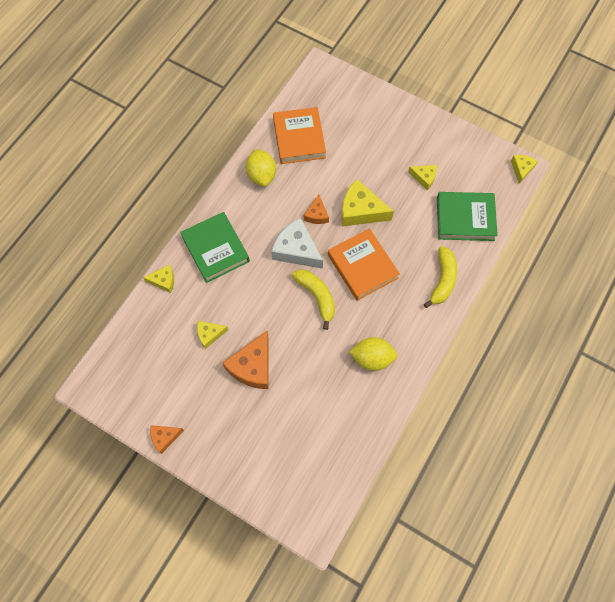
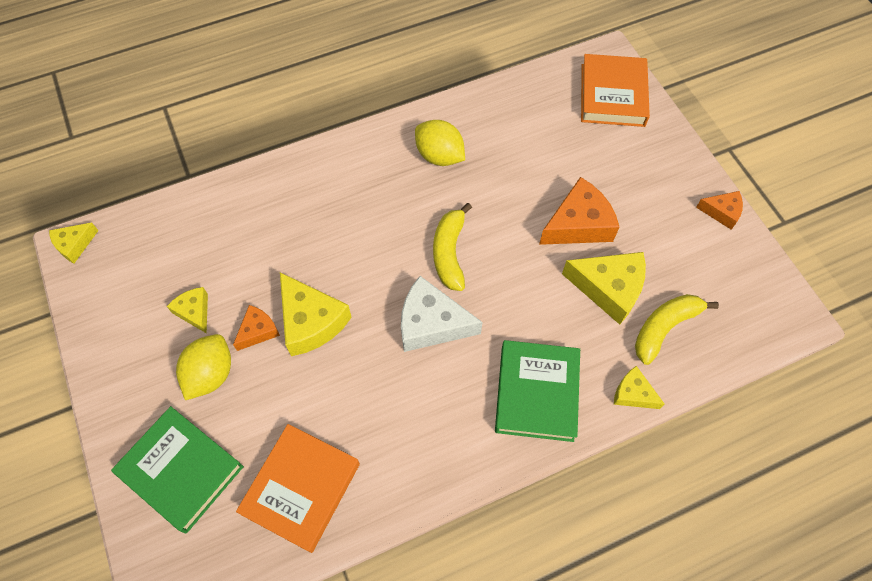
camera: 145 degrees left, 5 degrees down
(209, 334) = (609, 288): yellow cheese -> yellow cheese, size x1.80
(261, 175) = (399, 464): yellow lemon -> yellow lemon (210, 374)
(296, 250) = (431, 323): white cheese -> white cheese turned 120 degrees clockwise
(316, 214) = (370, 353): orange cheese -> orange cheese (258, 331)
(362, 266) = (368, 253): orange book -> orange book (612, 95)
(442, 280) = (294, 183): yellow banana -> yellow banana (664, 328)
(465, 218) = (201, 231): green book -> green book (181, 470)

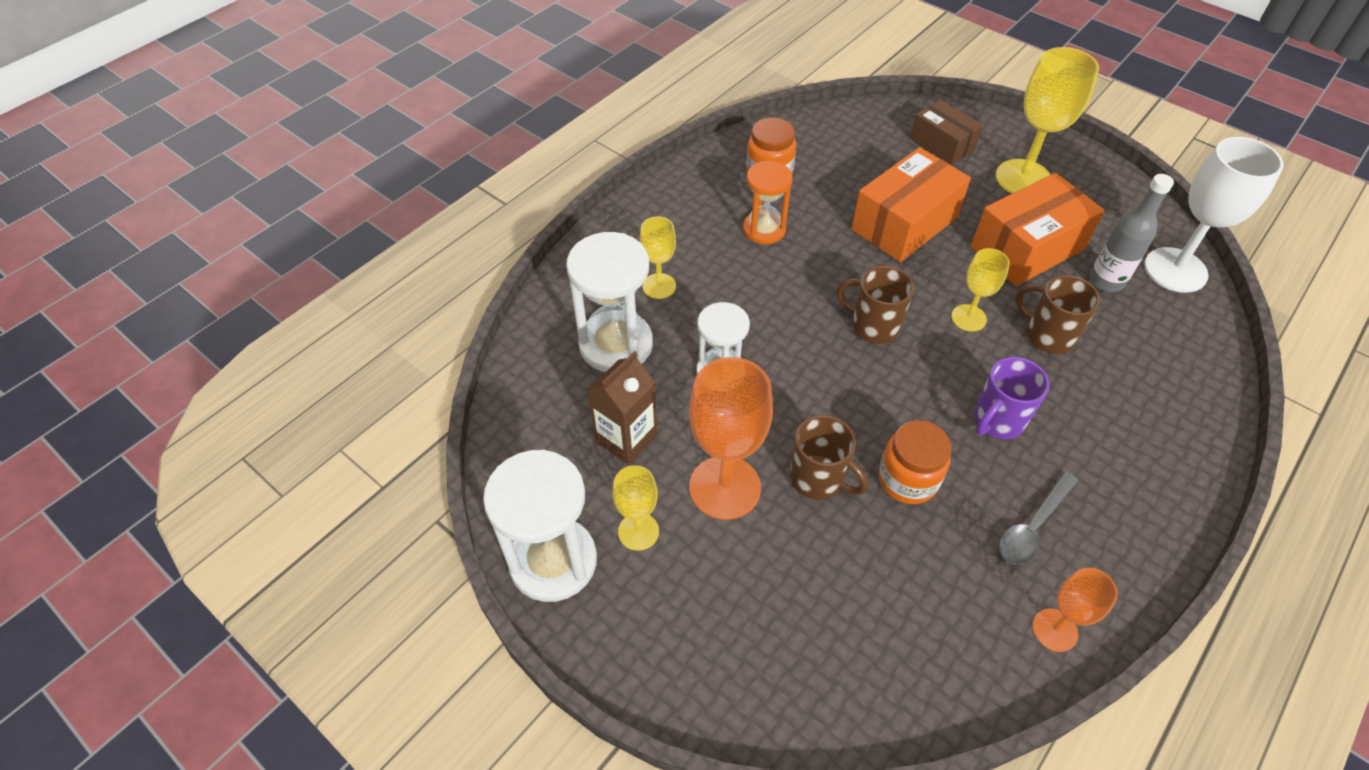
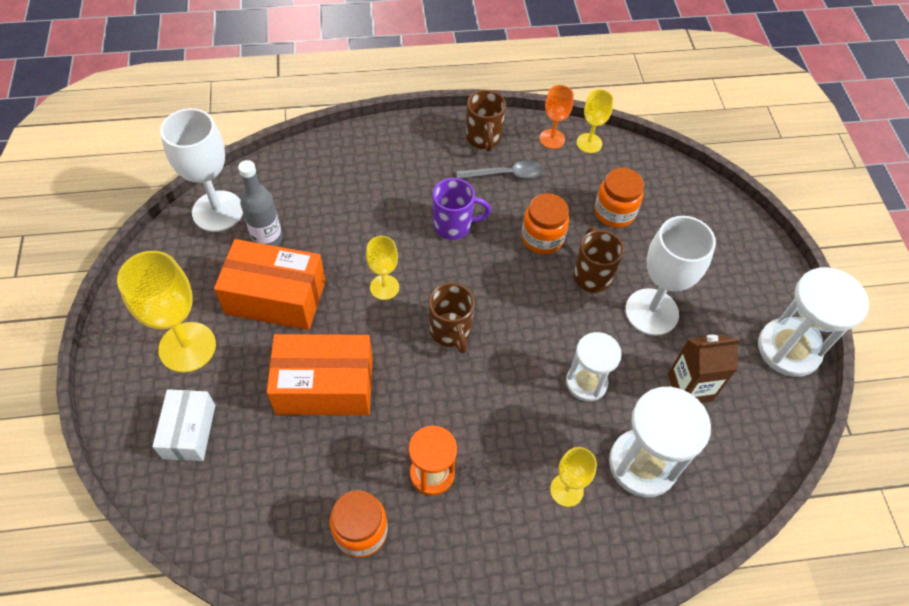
camera: 140 degrees left, 5 degrees up
(638, 531) = (724, 327): yellow goblet -> yellow goblet (589, 143)
(725, 487) = (651, 312): orange goblet -> white goblet
(875, 581) = (614, 212): none -> orange jar
(942, 144) = (189, 431): brown box -> white box
(1047, 335) = (355, 241): brown mug -> brown mug (483, 138)

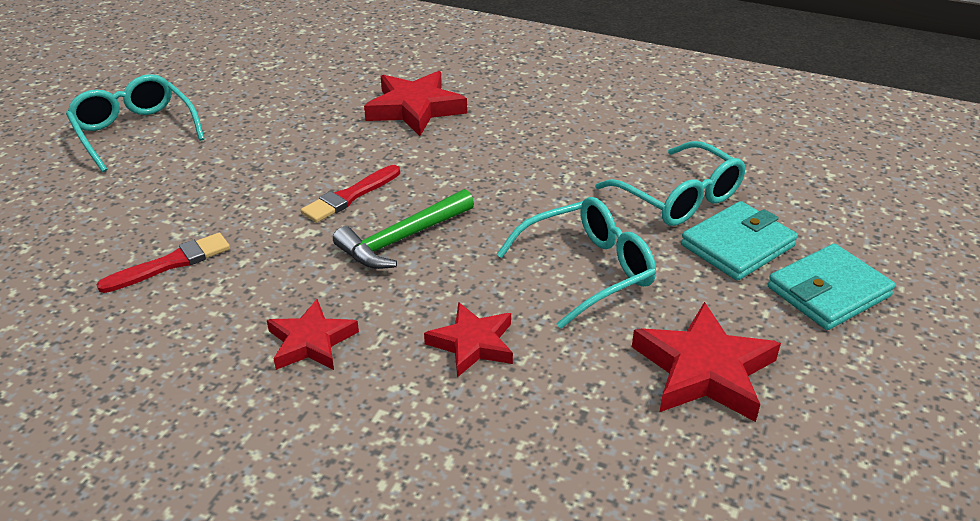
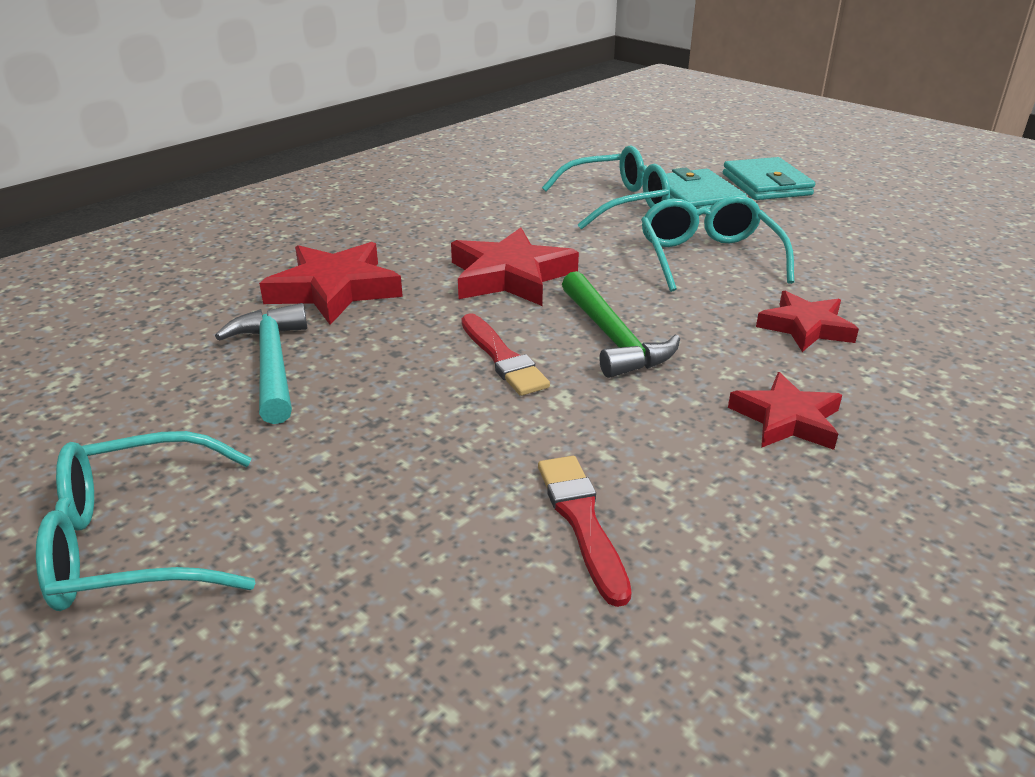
camera: 70 degrees left, 5 degrees down
(309, 116) = (272, 363): none -> turquoise hammer
(704, 370) = (853, 242): red star -> red star (510, 276)

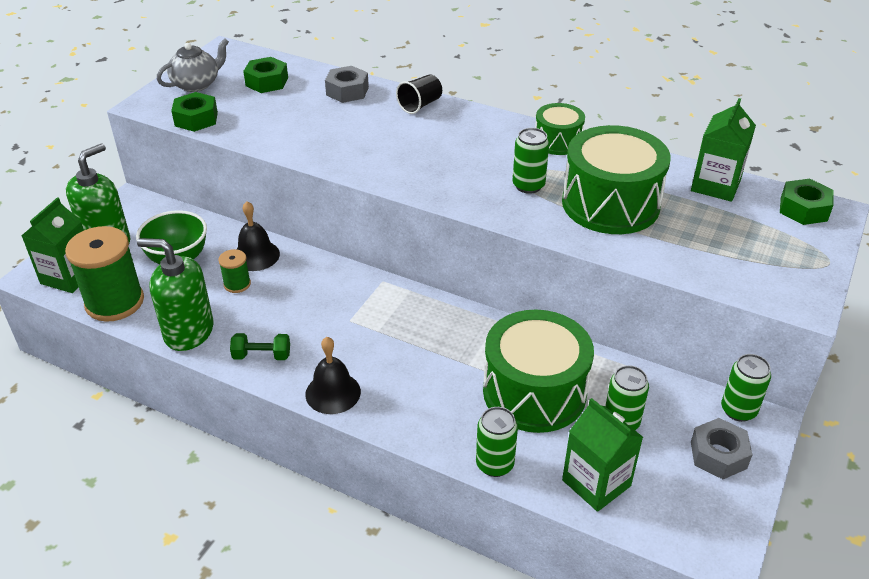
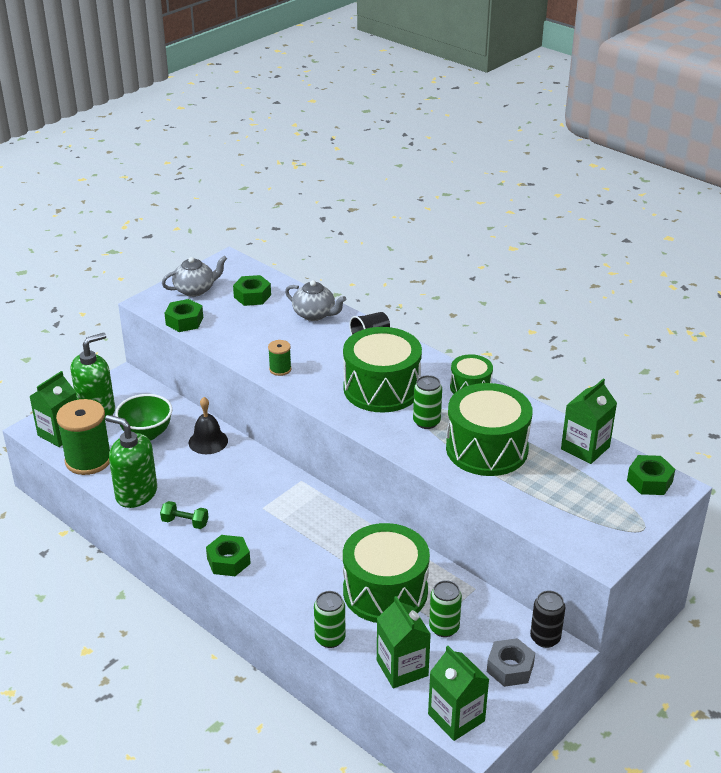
camera: 15 degrees right, 5 degrees down
(237, 284) = (185, 462): green spool -> green spool (280, 369)
(333, 393) = (228, 561): black bell -> green nut
(347, 91) = (315, 314): grey nut -> grey teapot
(460, 157) = (382, 388): none -> green drum
(688, 532) = (456, 717): none -> green carton
(738, 410) = (545, 638): green can -> black can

----------------

--- Your instructions ---
Write the entries out in full and exactly, omitting every picture.

--- Reply ---
camera: 145 degrees left, 5 degrees down
(209, 334) = (609, 288): yellow cheese -> yellow cheese, size x1.80
(261, 175) = (399, 464): yellow lemon -> yellow lemon (210, 374)
(296, 250) = (431, 323): white cheese -> white cheese turned 120 degrees clockwise
(316, 214) = (370, 353): orange cheese -> orange cheese (258, 331)
(362, 266) = (368, 253): orange book -> orange book (612, 95)
(442, 280) = (294, 183): yellow banana -> yellow banana (664, 328)
(465, 218) = (201, 231): green book -> green book (181, 470)

camera: 140 degrees left, 5 degrees up
(638, 531) = (724, 327): yellow goblet -> yellow goblet (589, 143)
(725, 487) = (651, 312): orange goblet -> white goblet
(875, 581) = (614, 212): none -> orange jar
(942, 144) = (189, 431): brown box -> white box
(1047, 335) = (355, 241): brown mug -> brown mug (483, 138)

camera: 70 degrees left, 5 degrees down
(309, 116) = (272, 363): none -> turquoise hammer
(704, 370) = (853, 242): red star -> red star (510, 276)

camera: 15 degrees right, 5 degrees down
(237, 284) = (185, 462): green spool -> green spool (280, 369)
(333, 393) = (228, 561): black bell -> green nut
(347, 91) = (315, 314): grey nut -> grey teapot
(460, 157) = (382, 388): none -> green drum
(688, 532) = (456, 717): none -> green carton
(738, 410) = (545, 638): green can -> black can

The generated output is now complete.